WORK REQUEST
Retype the records below from their first line through the line holding "The lace-up shoe/blue at 498,451 disappeared.", including both ends and no pictures.

Spatial reasoning data
/---

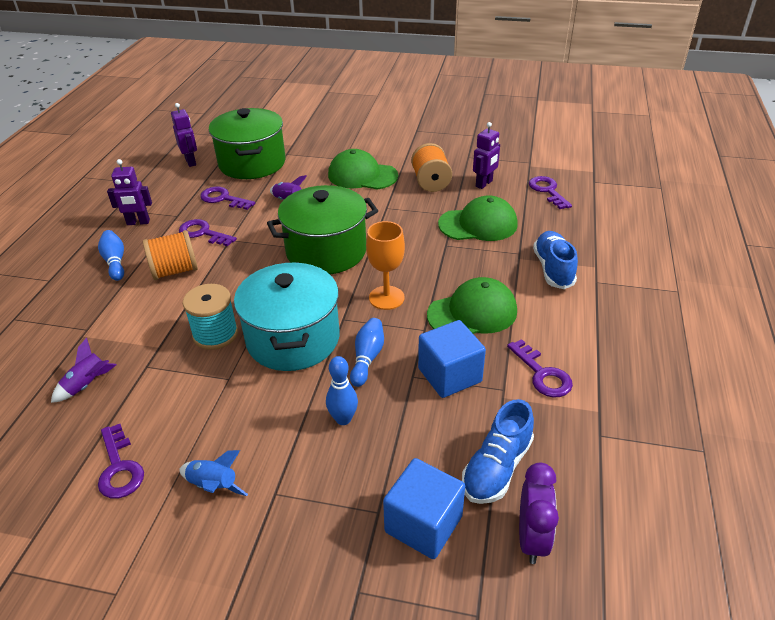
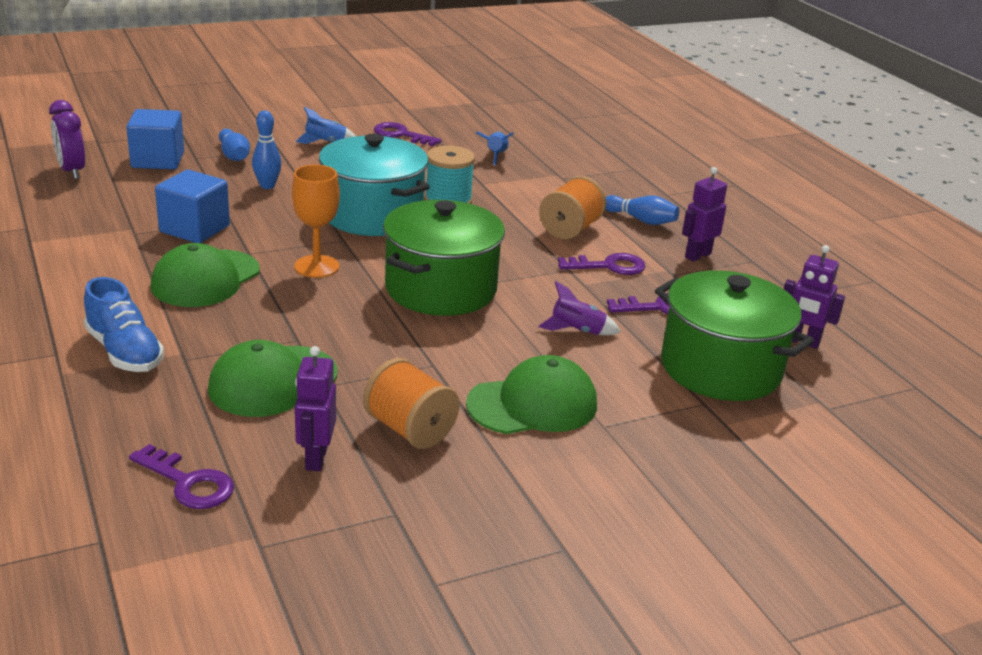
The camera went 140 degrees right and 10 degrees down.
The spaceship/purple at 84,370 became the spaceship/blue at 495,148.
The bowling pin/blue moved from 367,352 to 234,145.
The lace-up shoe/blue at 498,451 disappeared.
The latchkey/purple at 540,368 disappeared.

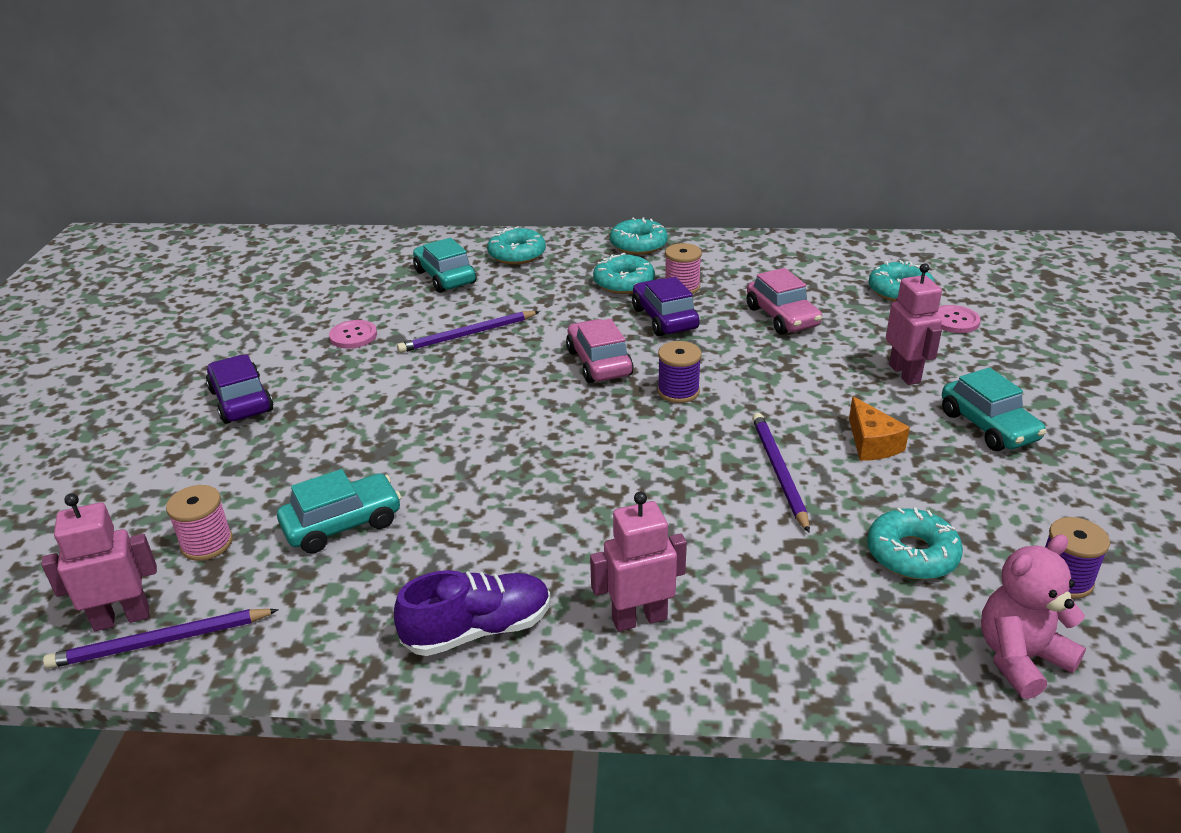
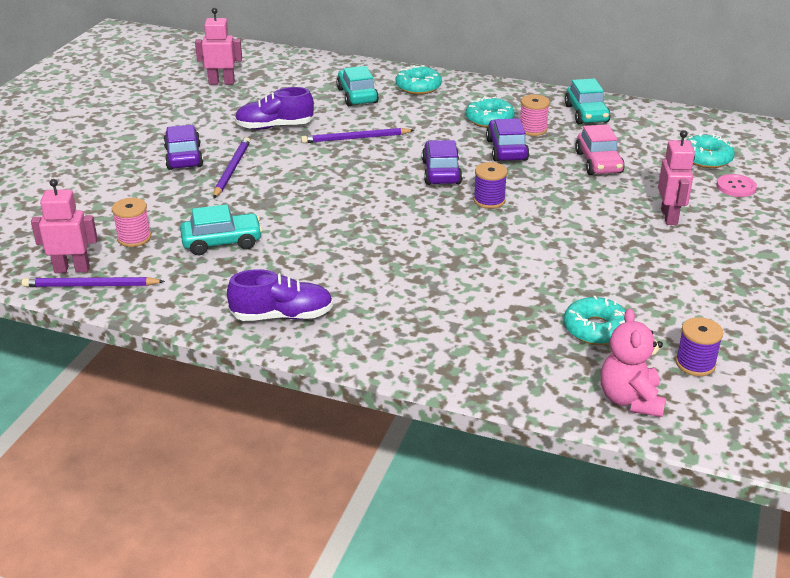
The camera went 15 degrees right and 0 degrees up.
The sewing button/rose-pink at 353,334 was replaced by the lace-up shoe/purple at 274,108.
The toy car/rose-pink at 600,351 became the toy car/purple at 442,162.
The toy robot/rose-pink moved from 638,562 to 218,46.
The doughnut/aqua at 639,236 disappeared.
The lead pencil/purple moved from 781,473 to 231,167.
The cheese wedge/orange at 879,428 disappeared.
The toy car/aqua moved from 994,409 to 588,101.
The stuffed bear/rose-pink at 1033,616 turned 75 degrees counterclockwise.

\---

RESPONSE TO THE TASK
The camera went 140 degrees right and 10 degrees down.
The spaceship/purple at 84,370 became the spaceship/blue at 495,148.
The bowling pin/blue moved from 367,352 to 234,145.
The lace-up shoe/blue at 498,451 disappeared.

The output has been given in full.